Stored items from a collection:
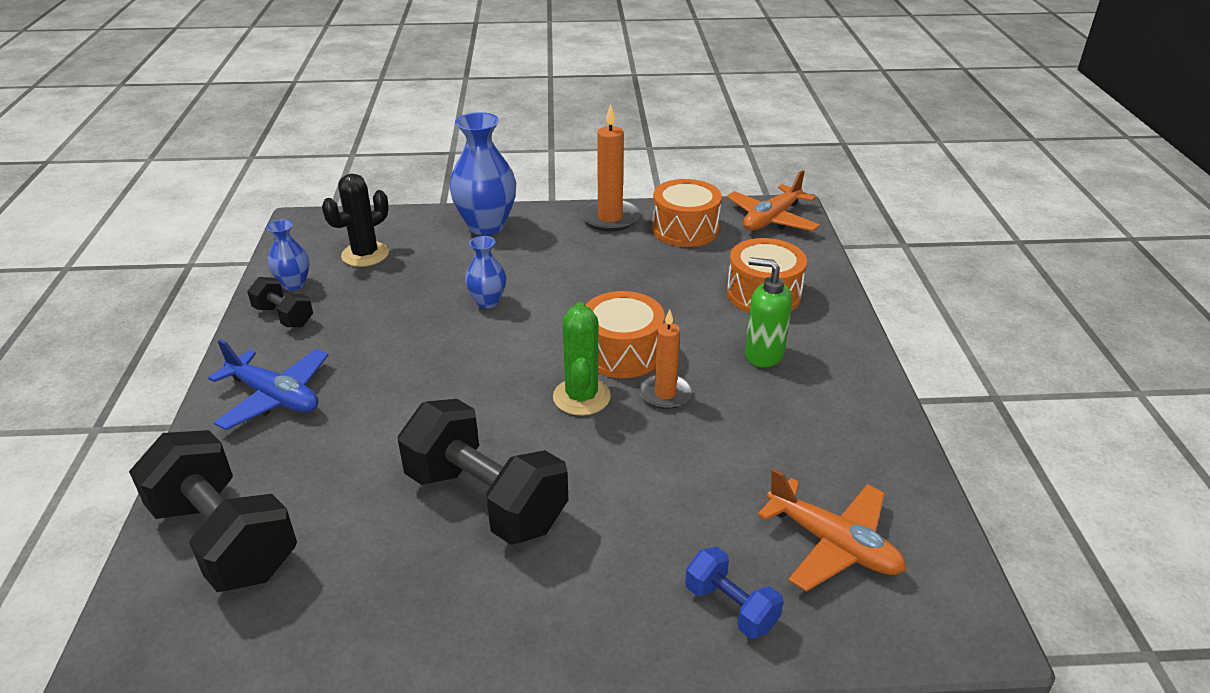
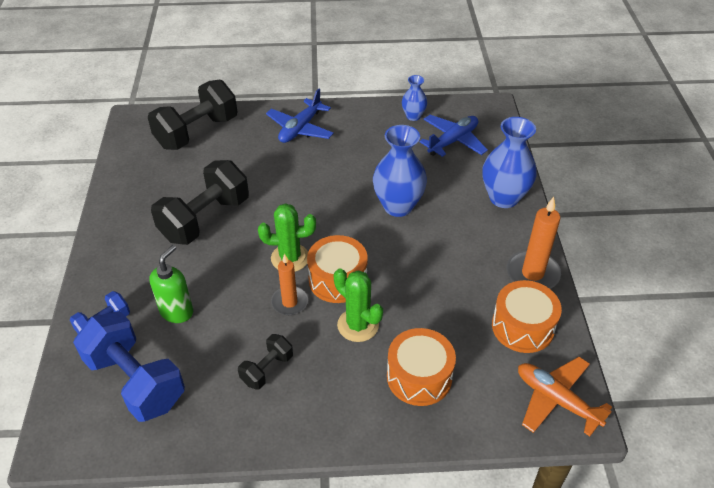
camera: 90 degrees right, 10 degrees up
black dumbbell [247,277,313,327] -> black dumbbell moved to [238,334,293,390]
black cactus [322,173,389,267] -> blue plane [419,115,488,157]
blue vase [465,236,506,309] -> blue vase [373,125,427,217], size x1.82
green soap dispenser [745,257,792,368] -> green soap dispenser moved to [149,245,193,323]
orange plane [758,469,906,592] -> blue dumbbell [73,311,185,422]
none -> green cactus [334,268,383,342]

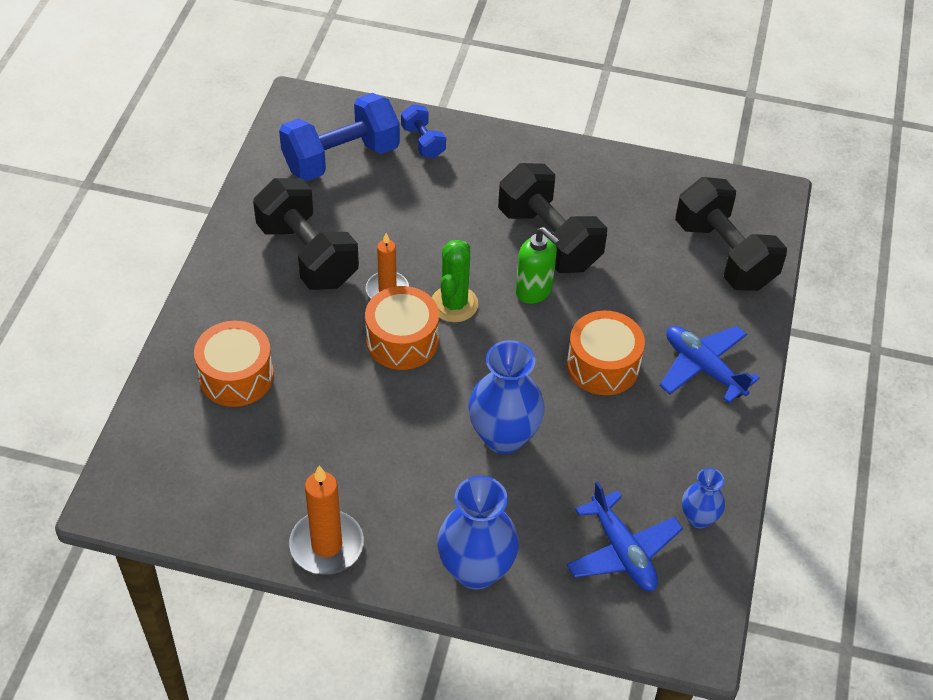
camera: 105 degrees right, 5 degrees up
green soap dispenser [149,245,193,323] -> green soap dispenser moved to [516,227,560,304]
black dumbbell [238,334,293,390] -> black dumbbell [253,178,359,290], size x1.99
green cactus [334,268,383,342] -> none
orange drum [492,280,562,353] -> orange drum moved to [567,311,645,395]
orange plane [518,357,612,437] -> none

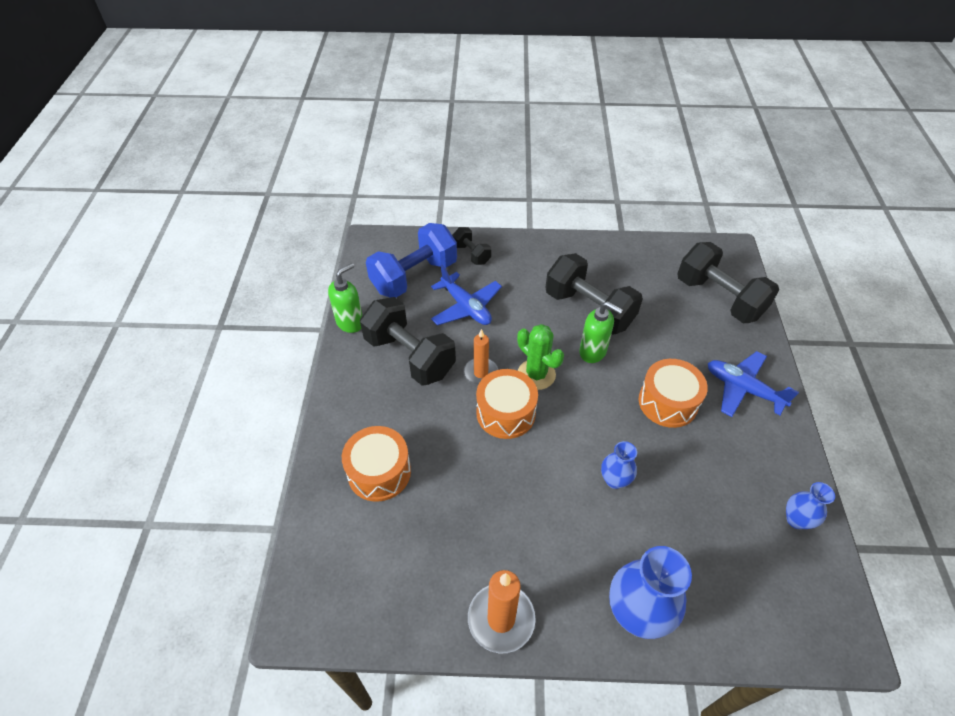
camera: 10 degrees left, 0 degrees up
blue dumbbell [401,104,446,158] -> black dumbbell [452,227,491,265]
green cactus [432,240,478,322] -> green cactus turned 45 degrees counterclockwise [517,324,564,390]
blue vase [468,340,545,454] -> blue vase [601,441,637,489], size x0.55
blue plane [567,481,683,591] -> blue plane moved to [431,265,502,325]
none -> green soap dispenser [328,263,363,333]

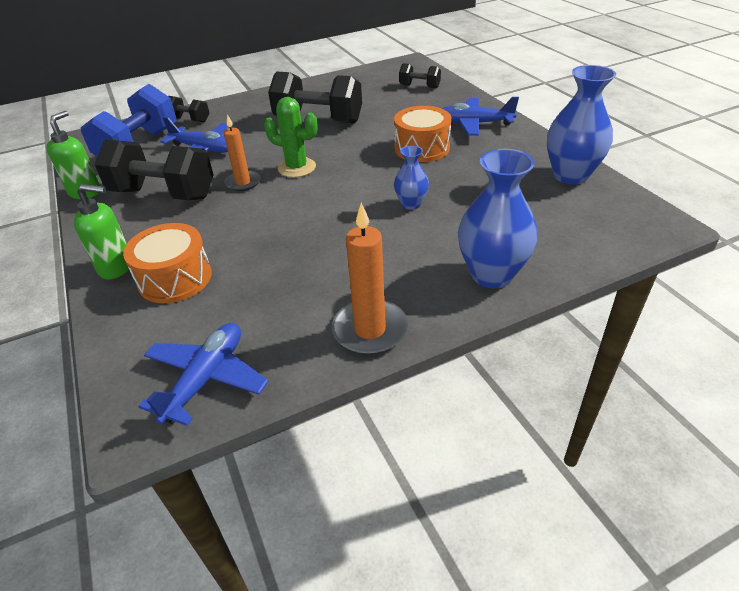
camera: 25 degrees left, 10 degrees down
orange drum [476,369,538,439] -> none
green soap dispenser [579,301,623,363] -> green soap dispenser moved to [74,184,129,280]
black dumbbell [677,242,779,323] -> black dumbbell [399,63,441,88], size x0.50
blue vase [786,482,835,529] -> blue vase [547,65,616,185], size x1.82
none -> blue plane [138,323,268,426]

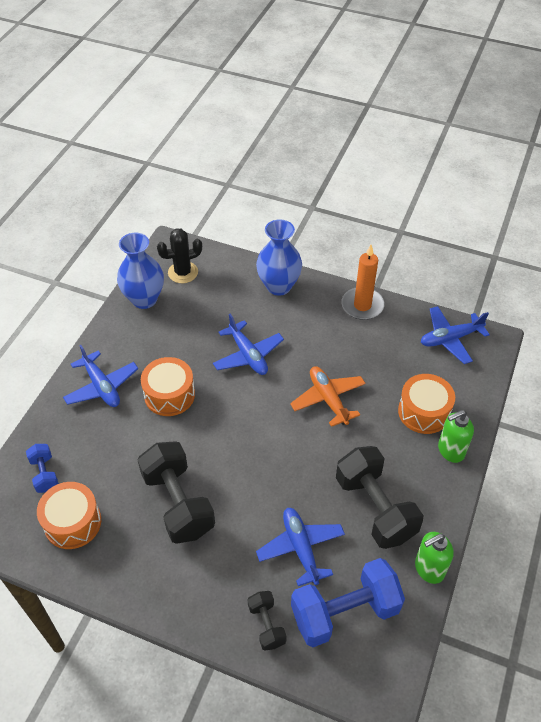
camera: 135 degrees left, 10 degrees up
green soap dispenser [74,184,129,280] -> green soap dispenser turned 75 degrees counterclockwise [438,410,474,463]
orange candle [224,115,261,191] -> none
green cactus [264,97,318,177] -> none
blue vase [394,146,429,210] -> blue plane [213,314,284,375]
black dumbbell [399,63,441,88] -> blue dumbbell [26,444,59,493]
none -> orange drum [37,482,101,549]
none -> black cactus [157,228,202,283]
none -> orange plane [290,366,366,427]

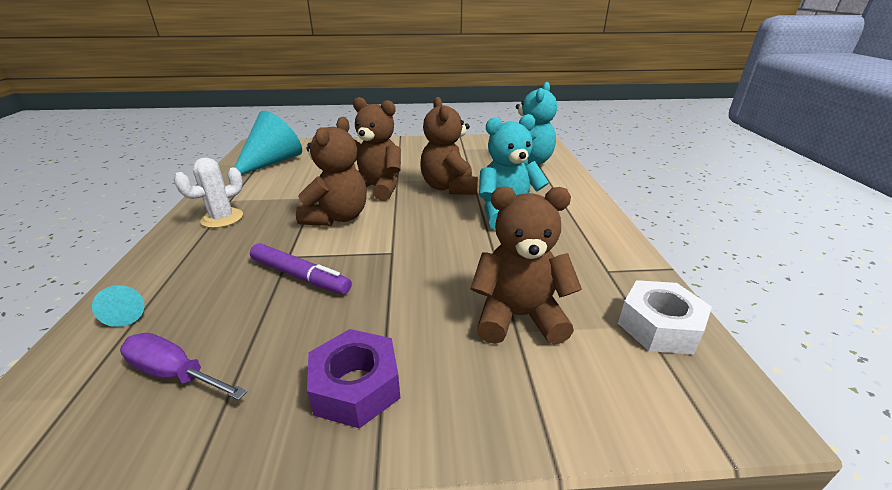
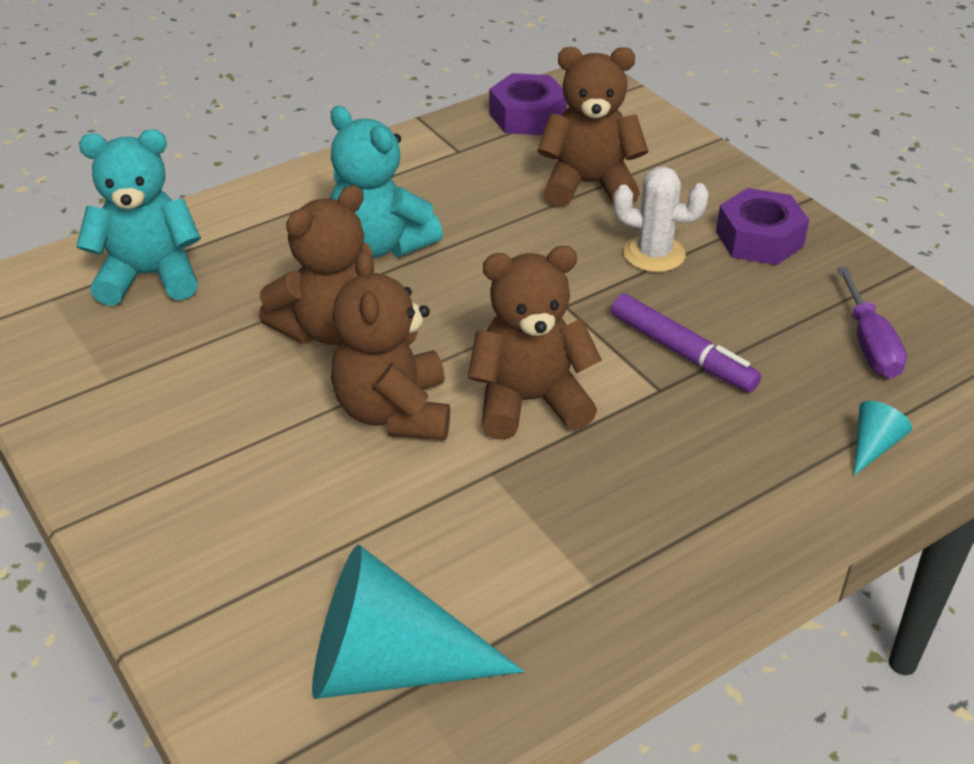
camera: 120 degrees left, 10 degrees up
white cactus [174,157,243,228] -> white cactus moved to [613,166,709,272]
purple marker [250,243,352,294] -> purple marker turned 135 degrees clockwise [611,294,761,392]
brown teddy bear [470,186,582,345] -> brown teddy bear turned 120 degrees clockwise [537,47,648,207]
white nut [618,280,712,355] -> purple nut [489,73,567,135]

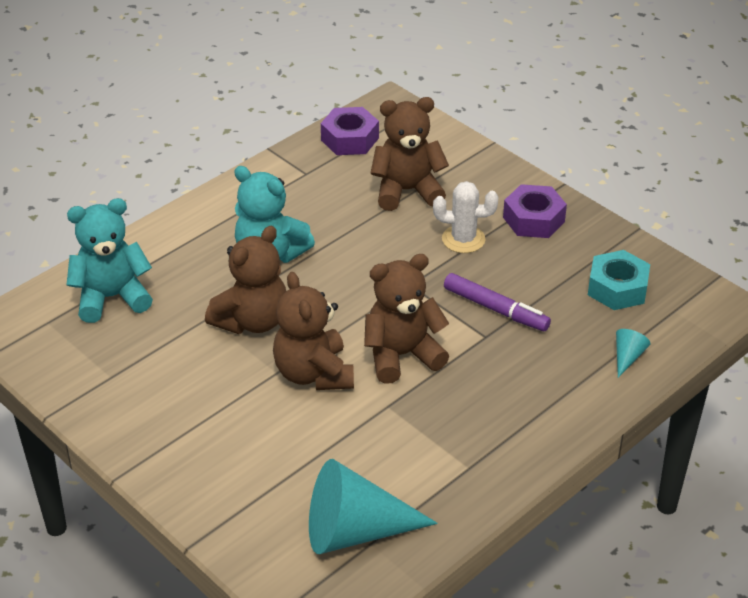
camera: 10 degrees left, 0 degrees up
purple screwdriver [837,267,907,378] -> turquoise nut [588,250,650,310]

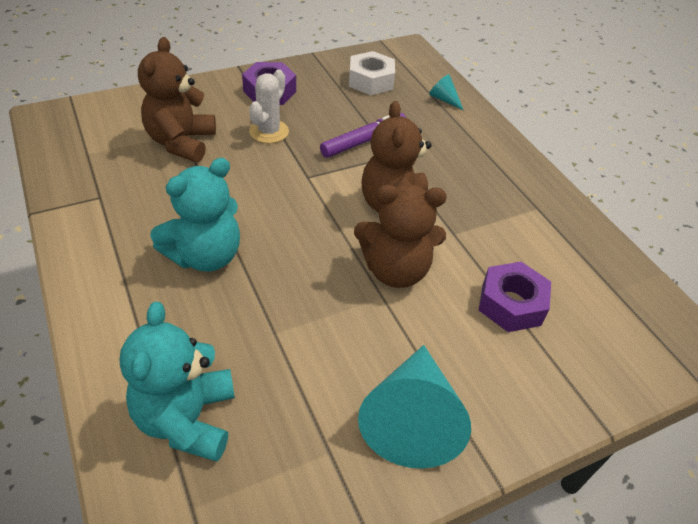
camera: 75 degrees left, 5 degrees up
brown teddy bear [205,226,286,334] -> none
turquoise cone [309,459,438,554] -> turquoise cone moved to [358,345,471,469]
purple nut [321,107,379,155] -> purple nut moved to [479,262,551,332]
turquoise nut [588,250,650,310] -> white nut [349,51,395,95]

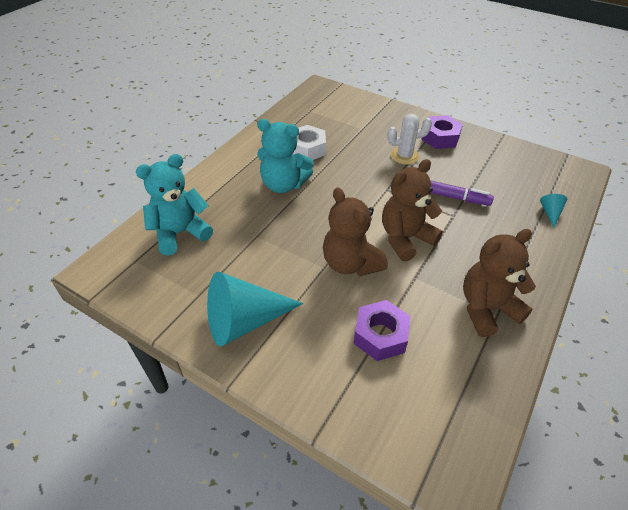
camera: 60 degrees right, 0 degrees up
brown teddy bear [138,37,216,162] -> brown teddy bear moved to [463,229,536,337]
white nut [349,51,395,95] -> white nut moved to [293,125,326,160]

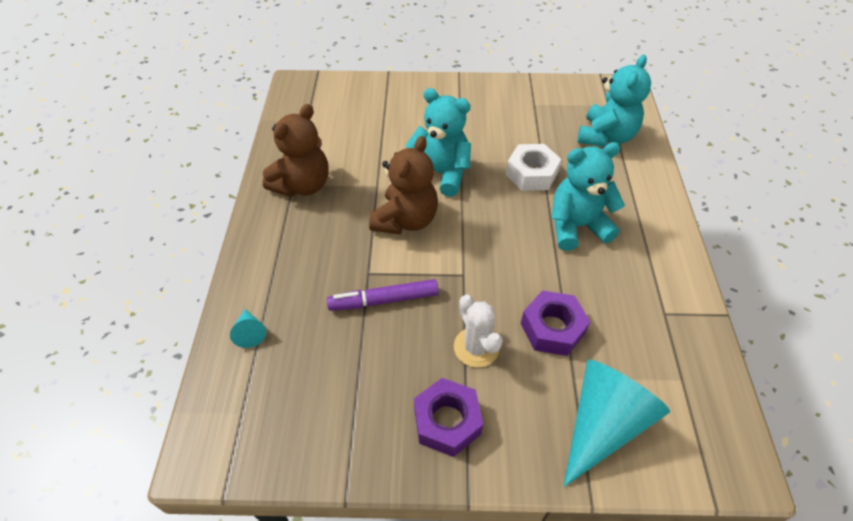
camera: 150 degrees right, 5 degrees up
turquoise cone [207,271,303,346] -> turquoise cone moved to [564,360,670,487]
white nut [293,125,326,160] -> white nut moved to [506,144,561,191]
brown teddy bear [323,187,388,276] -> turquoise teddy bear [405,88,471,197]
purple nut [353,300,410,361] -> purple nut moved to [521,290,590,356]
white cactus [387,114,432,165] -> white cactus turned 75 degrees counterclockwise [454,294,503,368]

■ Task to carry out
Find the line with "none -> black cactus [157,228,202,283]" in the entries above. Set down exactly every line from it up to and including the line with "white nut [349,51,395,95] ->", images excluded.

■ Solution to this exercise
none -> black cactus [157,228,202,283]
none -> orange plane [290,366,366,427]

camera: 120 degrees left, 10 degrees up
white cactus [174,157,243,228] -> white cactus moved to [613,166,709,272]
purple marker [250,243,352,294] -> purple marker turned 135 degrees clockwise [611,294,761,392]
brown teddy bear [470,186,582,345] -> brown teddy bear turned 120 degrees clockwise [537,47,648,207]
white nut [618,280,712,355] -> purple nut [489,73,567,135]

camera: 10 degrees left, 0 degrees up
purple screwdriver [837,267,907,378] -> turquoise nut [588,250,650,310]

camera: 75 degrees left, 5 degrees up
brown teddy bear [205,226,286,334] -> none
turquoise cone [309,459,438,554] -> turquoise cone moved to [358,345,471,469]
purple nut [321,107,379,155] -> purple nut moved to [479,262,551,332]
turquoise nut [588,250,650,310] -> white nut [349,51,395,95]

camera: 60 degrees right, 0 degrees up
brown teddy bear [138,37,216,162] -> brown teddy bear moved to [463,229,536,337]
white nut [349,51,395,95] -> white nut moved to [293,125,326,160]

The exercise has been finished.